Before and after coordinates
++++++
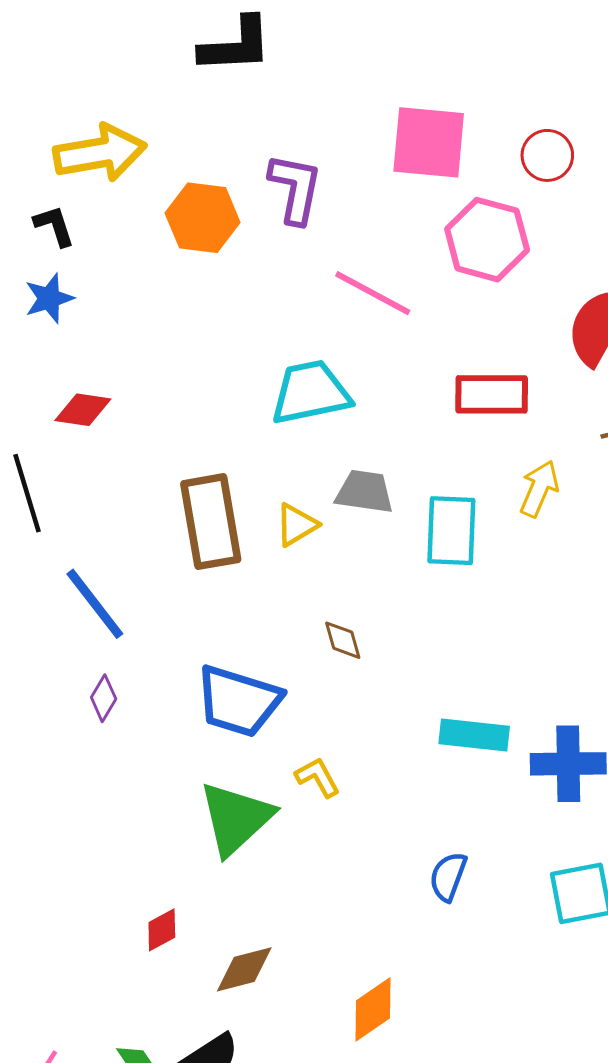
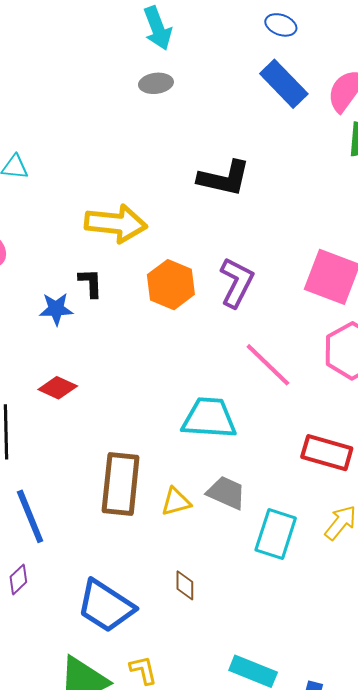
black L-shape: (54, 226) -> (90, 283), moved

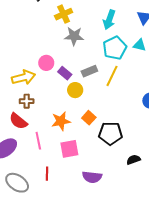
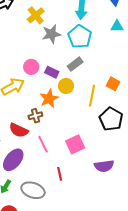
cyan pentagon: (115, 48) -> (80, 37), moved
yellow line: (112, 76) -> (92, 96), moved
brown cross: (27, 101) -> (35, 116), moved
orange square: (89, 118) -> (113, 84), moved
orange star: (61, 121) -> (49, 98), moved
black pentagon: (110, 133) -> (111, 119), turned -30

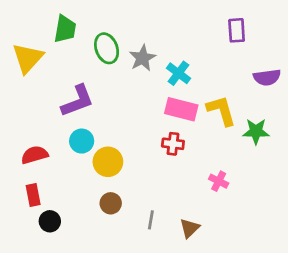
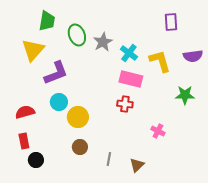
yellow triangle: (28, 58) -> (33, 50), moved
yellow L-shape: (221, 111) -> (160, 61), moved

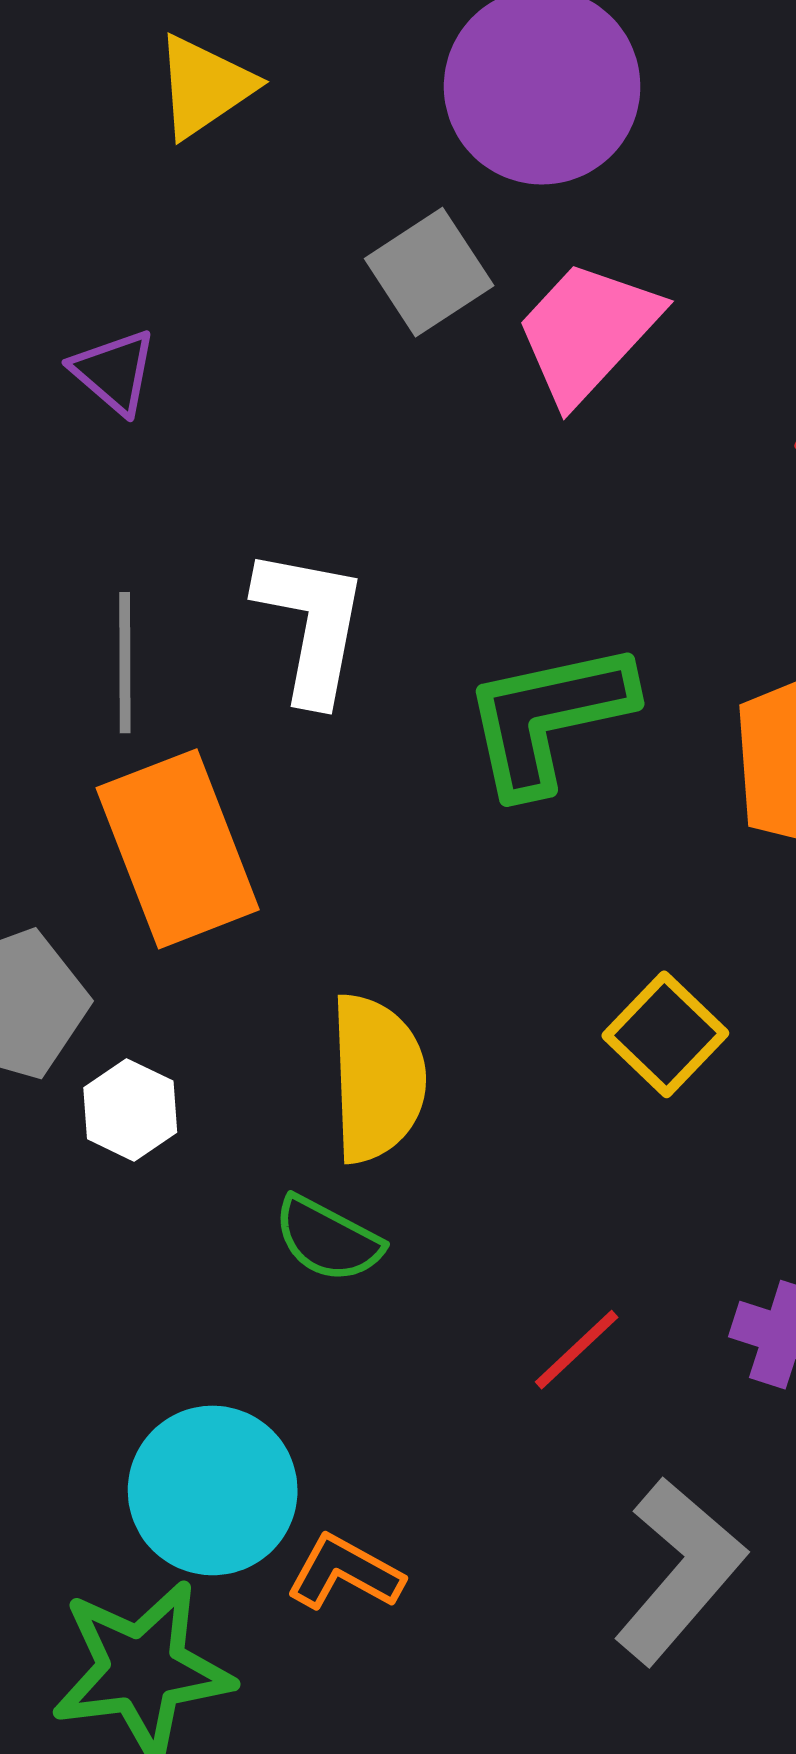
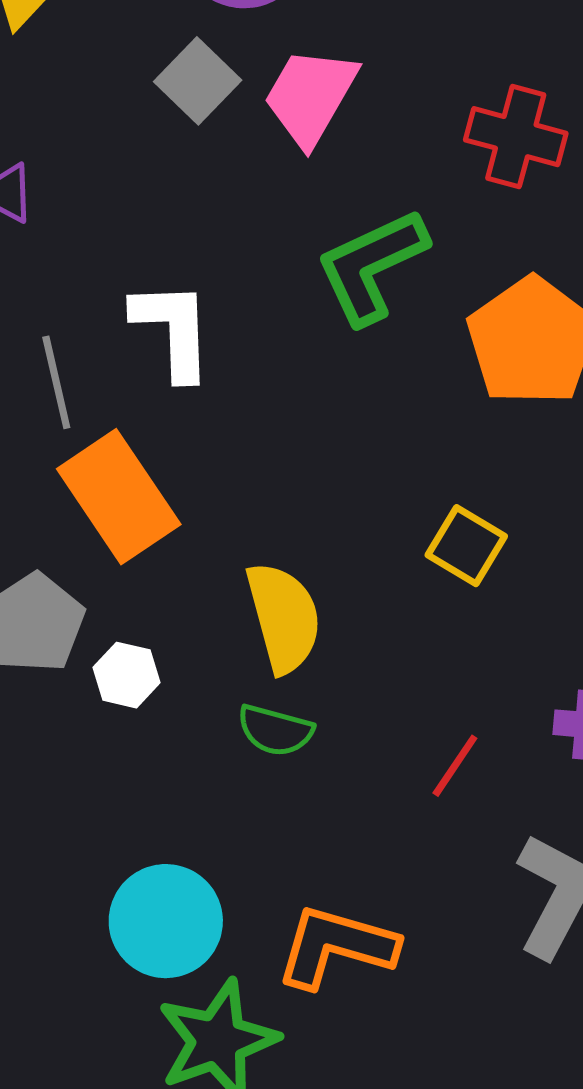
green L-shape: (548, 718) -> (371, 266), moved
cyan circle: (213, 1490) -> (166, 921), moved
orange L-shape: (345, 1573) -> (336, 947), size x1.6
++++++
Exercise prompt:
You need to copy every entry exactly, taking out only the pictures.

Written solution:
black L-shape: (54, 226) -> (90, 283), moved

cyan pentagon: (115, 48) -> (80, 37), moved
yellow line: (112, 76) -> (92, 96), moved
brown cross: (27, 101) -> (35, 116), moved
orange square: (89, 118) -> (113, 84), moved
orange star: (61, 121) -> (49, 98), moved
black pentagon: (110, 133) -> (111, 119), turned -30

yellow triangle: (28, 58) -> (33, 50), moved
yellow L-shape: (221, 111) -> (160, 61), moved

green L-shape: (548, 718) -> (371, 266), moved
cyan circle: (213, 1490) -> (166, 921), moved
orange L-shape: (345, 1573) -> (336, 947), size x1.6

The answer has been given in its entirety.